◆ **Information shown**

━━━━━━━━━━

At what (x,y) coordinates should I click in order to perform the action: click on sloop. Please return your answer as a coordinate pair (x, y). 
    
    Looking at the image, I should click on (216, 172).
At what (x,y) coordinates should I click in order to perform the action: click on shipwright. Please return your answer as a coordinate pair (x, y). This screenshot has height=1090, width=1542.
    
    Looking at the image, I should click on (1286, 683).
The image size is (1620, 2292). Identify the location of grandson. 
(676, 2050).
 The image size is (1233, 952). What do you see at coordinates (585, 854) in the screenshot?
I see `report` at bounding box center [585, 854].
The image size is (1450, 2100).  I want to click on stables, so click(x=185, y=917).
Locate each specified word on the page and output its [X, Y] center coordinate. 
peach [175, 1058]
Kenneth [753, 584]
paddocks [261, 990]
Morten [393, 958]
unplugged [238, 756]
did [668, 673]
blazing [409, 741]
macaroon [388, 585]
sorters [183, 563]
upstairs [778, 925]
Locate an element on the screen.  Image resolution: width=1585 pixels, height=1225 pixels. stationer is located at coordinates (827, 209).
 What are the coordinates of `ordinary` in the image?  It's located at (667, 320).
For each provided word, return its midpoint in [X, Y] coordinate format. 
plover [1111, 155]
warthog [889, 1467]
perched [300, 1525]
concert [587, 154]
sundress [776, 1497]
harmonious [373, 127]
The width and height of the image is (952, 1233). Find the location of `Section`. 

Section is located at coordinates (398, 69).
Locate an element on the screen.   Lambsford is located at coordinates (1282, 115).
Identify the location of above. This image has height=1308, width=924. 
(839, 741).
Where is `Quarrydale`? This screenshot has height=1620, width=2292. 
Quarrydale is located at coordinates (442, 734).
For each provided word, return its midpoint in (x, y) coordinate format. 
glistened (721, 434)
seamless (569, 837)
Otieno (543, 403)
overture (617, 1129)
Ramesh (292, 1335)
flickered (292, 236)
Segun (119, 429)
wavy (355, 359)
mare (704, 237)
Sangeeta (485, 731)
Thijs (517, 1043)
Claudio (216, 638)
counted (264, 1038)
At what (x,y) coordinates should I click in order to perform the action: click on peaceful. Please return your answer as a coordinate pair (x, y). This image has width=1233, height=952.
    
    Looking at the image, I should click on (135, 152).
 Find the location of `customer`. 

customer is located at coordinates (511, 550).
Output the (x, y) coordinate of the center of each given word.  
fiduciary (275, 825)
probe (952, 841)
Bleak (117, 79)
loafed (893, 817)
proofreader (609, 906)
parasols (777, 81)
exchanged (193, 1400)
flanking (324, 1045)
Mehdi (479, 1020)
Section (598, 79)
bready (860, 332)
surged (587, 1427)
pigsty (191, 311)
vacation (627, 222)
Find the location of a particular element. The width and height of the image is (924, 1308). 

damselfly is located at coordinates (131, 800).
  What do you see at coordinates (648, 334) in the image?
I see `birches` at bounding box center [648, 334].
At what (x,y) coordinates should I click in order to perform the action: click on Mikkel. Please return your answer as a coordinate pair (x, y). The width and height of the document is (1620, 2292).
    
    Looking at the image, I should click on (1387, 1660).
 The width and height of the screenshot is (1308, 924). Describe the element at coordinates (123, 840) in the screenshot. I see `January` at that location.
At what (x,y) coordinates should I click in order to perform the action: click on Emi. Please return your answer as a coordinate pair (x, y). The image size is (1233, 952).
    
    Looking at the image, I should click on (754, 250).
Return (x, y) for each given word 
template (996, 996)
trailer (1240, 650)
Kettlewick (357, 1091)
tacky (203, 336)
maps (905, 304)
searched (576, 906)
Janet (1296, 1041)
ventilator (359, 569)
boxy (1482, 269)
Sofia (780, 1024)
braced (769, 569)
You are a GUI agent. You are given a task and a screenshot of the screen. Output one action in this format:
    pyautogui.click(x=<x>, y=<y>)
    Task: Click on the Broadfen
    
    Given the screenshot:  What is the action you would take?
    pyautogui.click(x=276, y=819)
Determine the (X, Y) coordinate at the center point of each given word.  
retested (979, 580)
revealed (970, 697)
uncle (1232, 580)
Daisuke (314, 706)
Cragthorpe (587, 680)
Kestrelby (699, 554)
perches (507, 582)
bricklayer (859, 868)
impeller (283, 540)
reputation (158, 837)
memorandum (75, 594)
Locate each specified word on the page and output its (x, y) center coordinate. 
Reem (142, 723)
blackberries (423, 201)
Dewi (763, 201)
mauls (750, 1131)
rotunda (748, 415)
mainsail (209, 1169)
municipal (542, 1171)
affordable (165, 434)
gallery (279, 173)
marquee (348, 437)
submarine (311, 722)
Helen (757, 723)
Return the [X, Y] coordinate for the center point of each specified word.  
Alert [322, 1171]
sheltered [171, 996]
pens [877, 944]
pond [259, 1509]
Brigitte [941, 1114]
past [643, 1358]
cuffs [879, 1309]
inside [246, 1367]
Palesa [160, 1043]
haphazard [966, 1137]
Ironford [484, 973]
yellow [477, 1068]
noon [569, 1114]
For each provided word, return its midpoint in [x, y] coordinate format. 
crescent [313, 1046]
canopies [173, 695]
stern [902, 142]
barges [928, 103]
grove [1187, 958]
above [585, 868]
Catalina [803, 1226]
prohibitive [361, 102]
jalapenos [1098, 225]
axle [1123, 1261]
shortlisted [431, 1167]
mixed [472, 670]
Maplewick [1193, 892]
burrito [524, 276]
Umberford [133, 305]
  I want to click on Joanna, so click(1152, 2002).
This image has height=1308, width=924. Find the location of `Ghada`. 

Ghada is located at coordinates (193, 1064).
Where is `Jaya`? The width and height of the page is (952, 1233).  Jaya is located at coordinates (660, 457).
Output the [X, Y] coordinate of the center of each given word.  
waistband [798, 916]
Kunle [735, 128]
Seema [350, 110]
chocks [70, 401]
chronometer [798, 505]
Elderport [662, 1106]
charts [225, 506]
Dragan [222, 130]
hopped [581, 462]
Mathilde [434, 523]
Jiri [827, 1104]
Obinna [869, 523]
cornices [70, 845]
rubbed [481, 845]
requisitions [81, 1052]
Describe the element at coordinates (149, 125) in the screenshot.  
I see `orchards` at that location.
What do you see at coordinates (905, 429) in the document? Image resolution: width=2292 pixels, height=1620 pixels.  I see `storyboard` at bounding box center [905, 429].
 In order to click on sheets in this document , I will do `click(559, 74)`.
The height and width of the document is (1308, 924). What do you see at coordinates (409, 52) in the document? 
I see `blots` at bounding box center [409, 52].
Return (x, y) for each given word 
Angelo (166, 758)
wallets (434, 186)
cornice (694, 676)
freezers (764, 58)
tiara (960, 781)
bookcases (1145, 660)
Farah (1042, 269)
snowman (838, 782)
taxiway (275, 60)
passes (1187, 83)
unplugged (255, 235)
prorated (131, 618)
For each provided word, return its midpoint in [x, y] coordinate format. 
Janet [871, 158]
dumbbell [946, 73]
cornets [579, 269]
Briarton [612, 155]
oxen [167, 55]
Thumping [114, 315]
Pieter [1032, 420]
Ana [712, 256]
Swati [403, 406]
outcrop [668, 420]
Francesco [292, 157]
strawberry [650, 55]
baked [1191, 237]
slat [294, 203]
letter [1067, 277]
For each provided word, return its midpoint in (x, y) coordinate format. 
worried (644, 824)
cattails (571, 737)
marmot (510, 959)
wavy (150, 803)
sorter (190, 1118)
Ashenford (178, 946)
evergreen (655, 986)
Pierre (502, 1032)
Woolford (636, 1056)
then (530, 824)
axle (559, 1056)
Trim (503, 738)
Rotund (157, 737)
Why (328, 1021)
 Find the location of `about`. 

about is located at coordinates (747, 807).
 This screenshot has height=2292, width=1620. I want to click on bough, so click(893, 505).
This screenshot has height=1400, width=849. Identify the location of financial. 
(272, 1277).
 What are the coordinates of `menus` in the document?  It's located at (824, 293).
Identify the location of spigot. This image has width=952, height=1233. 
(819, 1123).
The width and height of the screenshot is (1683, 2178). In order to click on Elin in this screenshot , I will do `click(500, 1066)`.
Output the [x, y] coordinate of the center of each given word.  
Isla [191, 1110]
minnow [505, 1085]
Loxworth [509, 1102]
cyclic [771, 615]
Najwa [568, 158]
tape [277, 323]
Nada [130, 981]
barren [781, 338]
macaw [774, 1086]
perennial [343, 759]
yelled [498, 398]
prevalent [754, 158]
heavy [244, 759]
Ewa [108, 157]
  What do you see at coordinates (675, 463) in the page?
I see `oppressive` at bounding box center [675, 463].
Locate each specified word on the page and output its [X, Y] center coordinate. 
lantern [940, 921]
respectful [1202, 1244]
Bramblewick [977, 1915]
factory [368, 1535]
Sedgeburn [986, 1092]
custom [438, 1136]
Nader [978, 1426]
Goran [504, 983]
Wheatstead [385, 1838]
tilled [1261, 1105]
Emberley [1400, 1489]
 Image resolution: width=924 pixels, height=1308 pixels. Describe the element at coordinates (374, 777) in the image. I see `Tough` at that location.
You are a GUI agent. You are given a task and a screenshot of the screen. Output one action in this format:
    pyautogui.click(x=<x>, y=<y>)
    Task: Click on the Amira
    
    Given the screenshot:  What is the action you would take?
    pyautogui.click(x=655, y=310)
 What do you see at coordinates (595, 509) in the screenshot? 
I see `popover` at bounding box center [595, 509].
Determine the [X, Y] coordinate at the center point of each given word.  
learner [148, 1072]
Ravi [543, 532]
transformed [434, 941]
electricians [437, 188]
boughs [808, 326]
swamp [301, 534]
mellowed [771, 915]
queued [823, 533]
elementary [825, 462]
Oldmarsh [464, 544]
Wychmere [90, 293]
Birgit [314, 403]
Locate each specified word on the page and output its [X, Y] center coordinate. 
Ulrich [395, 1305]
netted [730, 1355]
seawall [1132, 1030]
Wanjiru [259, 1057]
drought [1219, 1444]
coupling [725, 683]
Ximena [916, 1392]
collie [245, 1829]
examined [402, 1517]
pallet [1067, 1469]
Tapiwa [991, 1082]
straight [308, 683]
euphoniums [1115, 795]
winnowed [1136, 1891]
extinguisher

━━━━━━━━━━

◆ **To be done**
Reproduce the items above word for word, from the line containing "trailer (1240, 650)" through the line containing "mainsail (209, 1169)", with both of those lines included.

◆ **Result of the exercise**
trailer (1240, 650)
Kettlewick (357, 1091)
tacky (203, 336)
maps (905, 304)
searched (576, 906)
Janet (1296, 1041)
ventilator (359, 569)
boxy (1482, 269)
Sofia (780, 1024)
braced (769, 569)
You are a GUI agent. You are given a task and a screenshot of the screen. Output one action in this format:
    pyautogui.click(x=<x>, y=<y>)
    Task: Click on the Broadfen
    
    Given the screenshot:  What is the action you would take?
    pyautogui.click(x=276, y=819)
Determine the (X, Y) coordinate at the center point of each given word.  
retested (979, 580)
revealed (970, 697)
uncle (1232, 580)
Daisuke (314, 706)
Cragthorpe (587, 680)
Kestrelby (699, 554)
perches (507, 582)
bricklayer (859, 868)
impeller (283, 540)
reputation (158, 837)
memorandum (75, 594)
Locate each specified word on the page and output its (x, y) center coordinate. 
Reem (142, 723)
blackberries (423, 201)
Dewi (763, 201)
mauls (750, 1131)
rotunda (748, 415)
mainsail (209, 1169)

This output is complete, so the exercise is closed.